Dataset records:
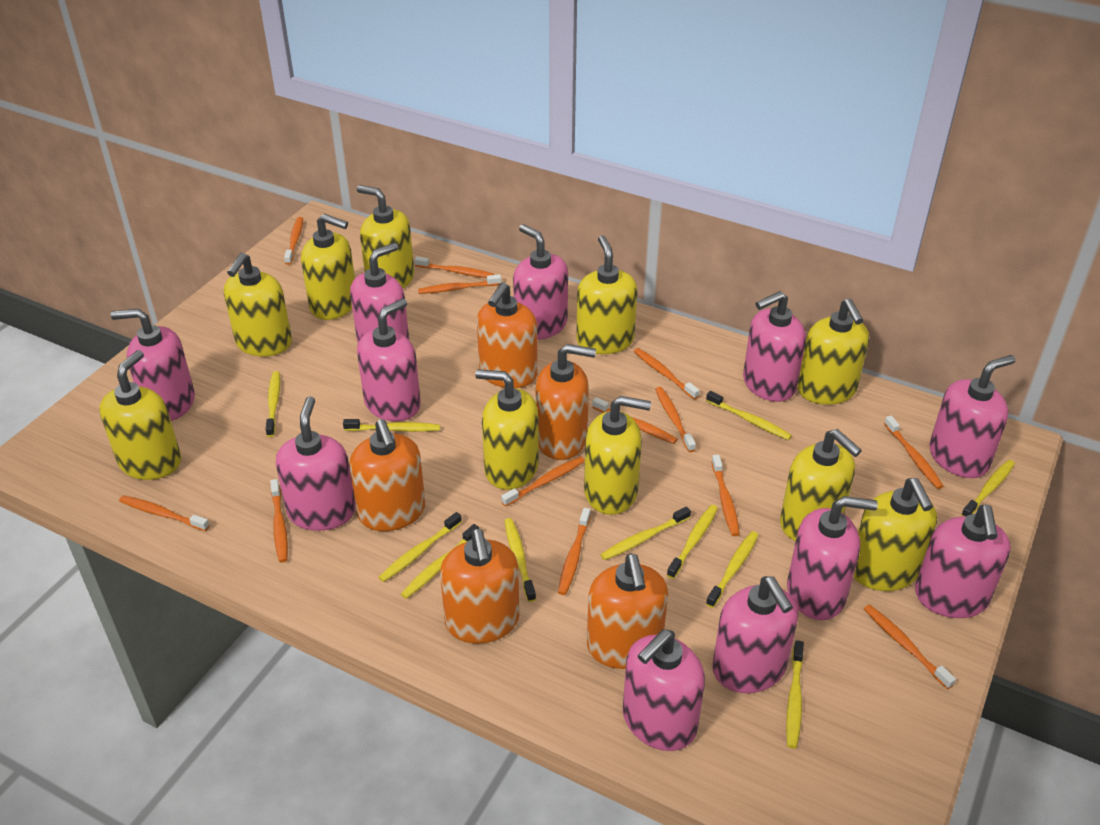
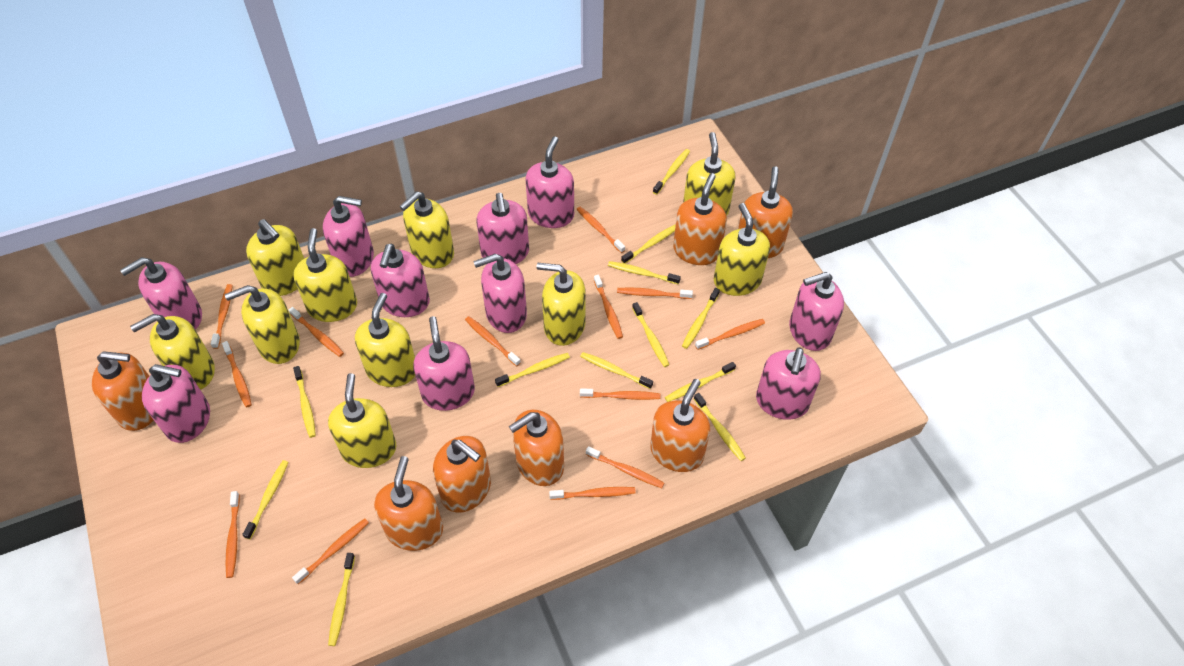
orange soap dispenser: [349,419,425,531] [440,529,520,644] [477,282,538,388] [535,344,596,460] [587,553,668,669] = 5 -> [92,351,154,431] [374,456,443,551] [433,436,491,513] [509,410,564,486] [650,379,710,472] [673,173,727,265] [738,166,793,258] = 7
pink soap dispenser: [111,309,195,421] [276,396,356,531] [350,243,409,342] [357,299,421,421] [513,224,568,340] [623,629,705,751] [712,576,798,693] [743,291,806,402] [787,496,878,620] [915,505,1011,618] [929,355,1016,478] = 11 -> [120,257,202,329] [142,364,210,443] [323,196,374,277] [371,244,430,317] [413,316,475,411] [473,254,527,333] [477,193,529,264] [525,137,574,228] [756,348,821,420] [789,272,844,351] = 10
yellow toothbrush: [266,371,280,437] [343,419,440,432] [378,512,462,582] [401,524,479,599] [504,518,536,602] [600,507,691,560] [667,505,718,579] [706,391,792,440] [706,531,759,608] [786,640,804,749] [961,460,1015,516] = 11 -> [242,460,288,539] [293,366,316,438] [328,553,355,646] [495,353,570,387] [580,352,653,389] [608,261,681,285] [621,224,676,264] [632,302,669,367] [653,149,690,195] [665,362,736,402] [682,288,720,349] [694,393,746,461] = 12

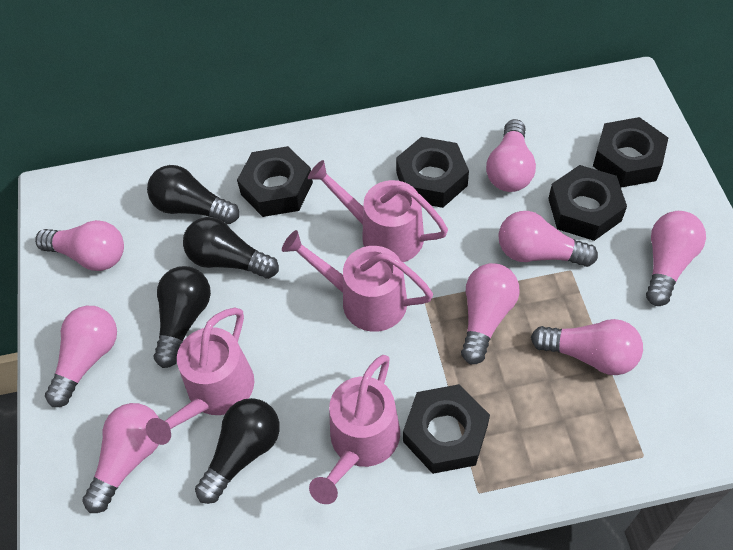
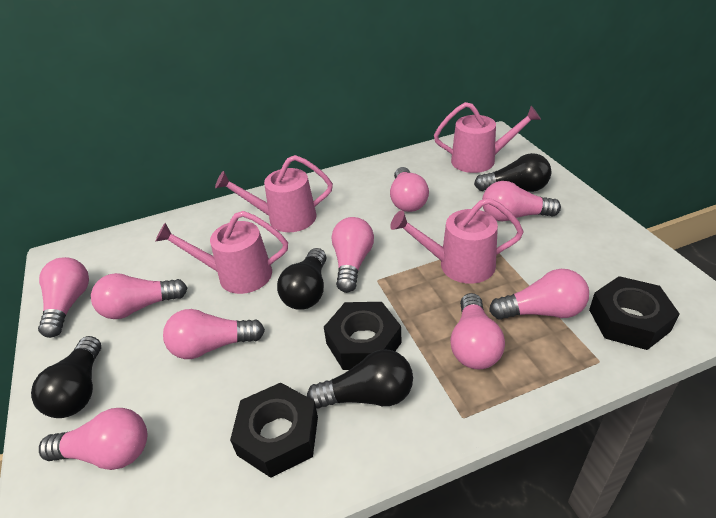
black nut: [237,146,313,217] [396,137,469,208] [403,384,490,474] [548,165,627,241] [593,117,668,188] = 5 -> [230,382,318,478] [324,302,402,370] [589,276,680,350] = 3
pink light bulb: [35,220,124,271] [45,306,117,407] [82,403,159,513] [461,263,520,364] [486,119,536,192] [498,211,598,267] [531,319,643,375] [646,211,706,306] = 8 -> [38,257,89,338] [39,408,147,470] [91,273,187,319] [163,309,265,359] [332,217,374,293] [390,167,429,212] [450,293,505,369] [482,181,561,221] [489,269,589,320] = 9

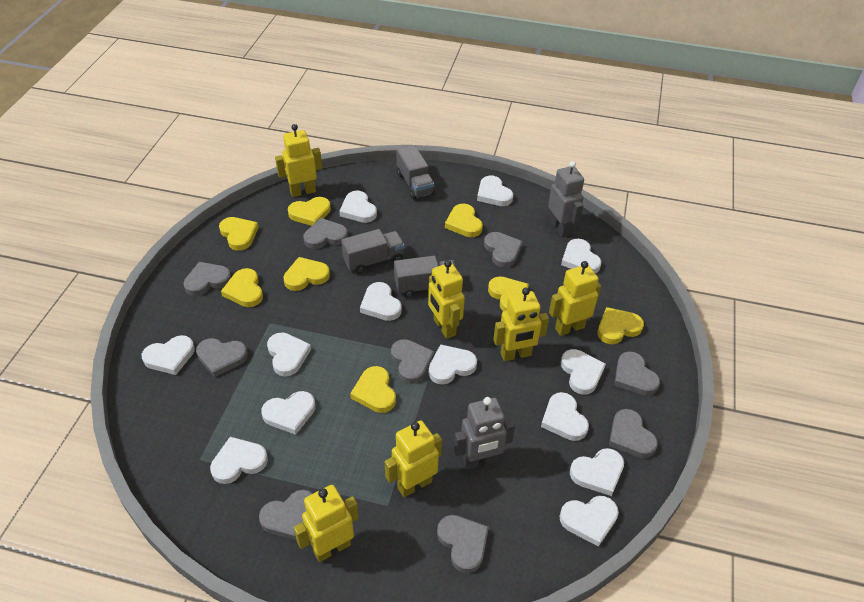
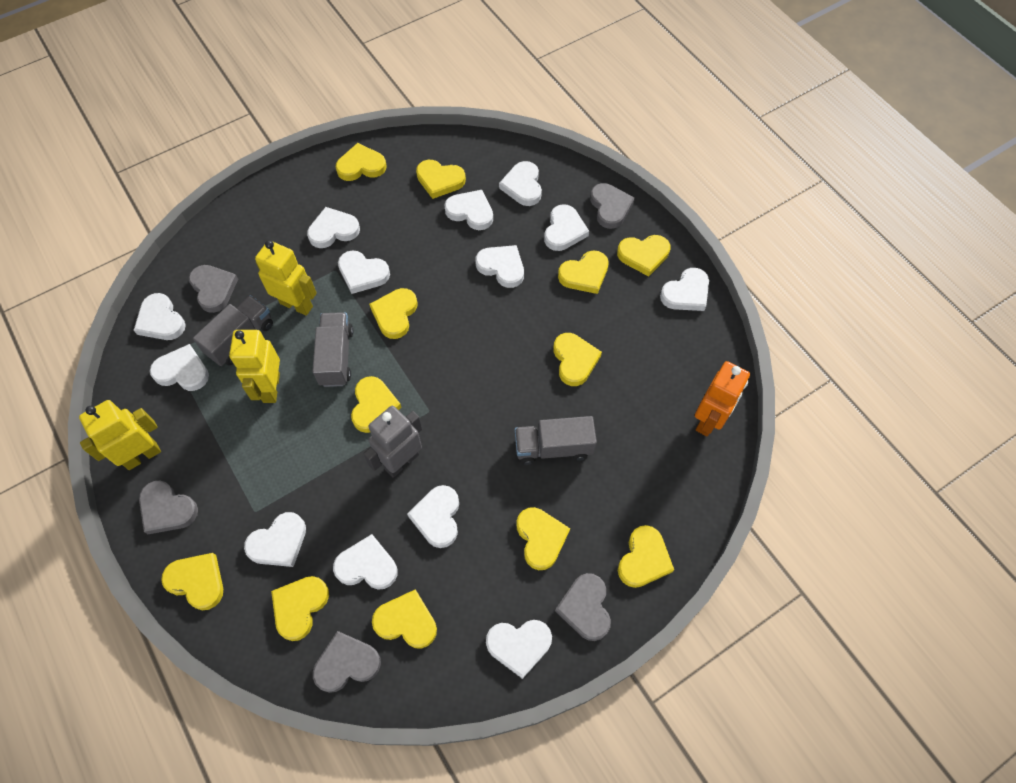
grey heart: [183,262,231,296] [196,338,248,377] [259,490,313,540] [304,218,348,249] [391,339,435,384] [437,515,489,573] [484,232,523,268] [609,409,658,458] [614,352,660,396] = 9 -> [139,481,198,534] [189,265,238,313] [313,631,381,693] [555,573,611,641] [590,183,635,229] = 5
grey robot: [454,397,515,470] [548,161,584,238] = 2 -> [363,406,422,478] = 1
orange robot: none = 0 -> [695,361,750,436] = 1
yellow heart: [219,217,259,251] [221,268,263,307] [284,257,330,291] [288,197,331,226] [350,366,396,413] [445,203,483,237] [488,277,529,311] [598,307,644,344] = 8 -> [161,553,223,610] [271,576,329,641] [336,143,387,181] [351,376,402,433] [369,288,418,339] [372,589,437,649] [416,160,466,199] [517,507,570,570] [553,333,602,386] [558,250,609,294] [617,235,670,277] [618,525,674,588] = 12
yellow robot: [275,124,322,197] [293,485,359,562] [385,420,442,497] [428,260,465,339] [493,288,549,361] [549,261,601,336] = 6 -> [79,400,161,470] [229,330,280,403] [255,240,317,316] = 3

Task prompt —
Using the data above, return every line that contains the string "robot".

Task solution —
grey robot: [454,397,515,470] [548,161,584,238] = 2 -> [363,406,422,478] = 1
orange robot: none = 0 -> [695,361,750,436] = 1
yellow robot: [275,124,322,197] [293,485,359,562] [385,420,442,497] [428,260,465,339] [493,288,549,361] [549,261,601,336] = 6 -> [79,400,161,470] [229,330,280,403] [255,240,317,316] = 3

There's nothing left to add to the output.